_TASK GOAL_. Please return the data word for word and leave out any picture it contains.

_EXCERPTED RECORDS_.
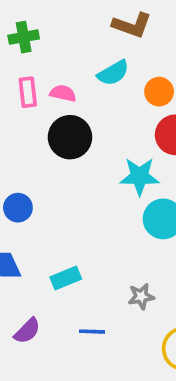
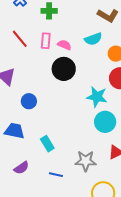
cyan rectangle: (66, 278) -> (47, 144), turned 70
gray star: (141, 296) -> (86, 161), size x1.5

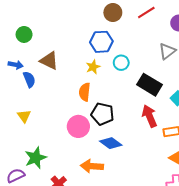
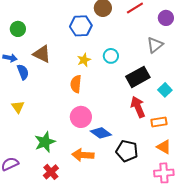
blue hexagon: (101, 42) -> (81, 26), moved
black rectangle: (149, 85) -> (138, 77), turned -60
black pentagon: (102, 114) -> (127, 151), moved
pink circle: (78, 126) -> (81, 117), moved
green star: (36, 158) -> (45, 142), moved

_EXERCISE ANSWER_.
cyan rectangle: (66, 278) -> (47, 144), turned 70
gray star: (141, 296) -> (86, 161), size x1.5

blue hexagon: (101, 42) -> (81, 26), moved
black rectangle: (149, 85) -> (138, 77), turned -60
black pentagon: (102, 114) -> (127, 151), moved
pink circle: (78, 126) -> (81, 117), moved
green star: (36, 158) -> (45, 142), moved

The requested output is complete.